- TASK GOAL: Your job is to return every line of the listing holding the string "moved".

- DATA FOR THIS EXERCISE:
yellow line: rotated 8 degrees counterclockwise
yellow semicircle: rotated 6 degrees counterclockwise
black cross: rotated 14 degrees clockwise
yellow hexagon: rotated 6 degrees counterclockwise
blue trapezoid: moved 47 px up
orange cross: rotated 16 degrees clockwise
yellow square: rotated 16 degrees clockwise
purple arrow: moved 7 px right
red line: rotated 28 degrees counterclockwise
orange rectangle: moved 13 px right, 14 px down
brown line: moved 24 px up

- EXERCISE ANSWER:
blue trapezoid: moved 47 px up
purple arrow: moved 7 px right
orange rectangle: moved 13 px right, 14 px down
brown line: moved 24 px up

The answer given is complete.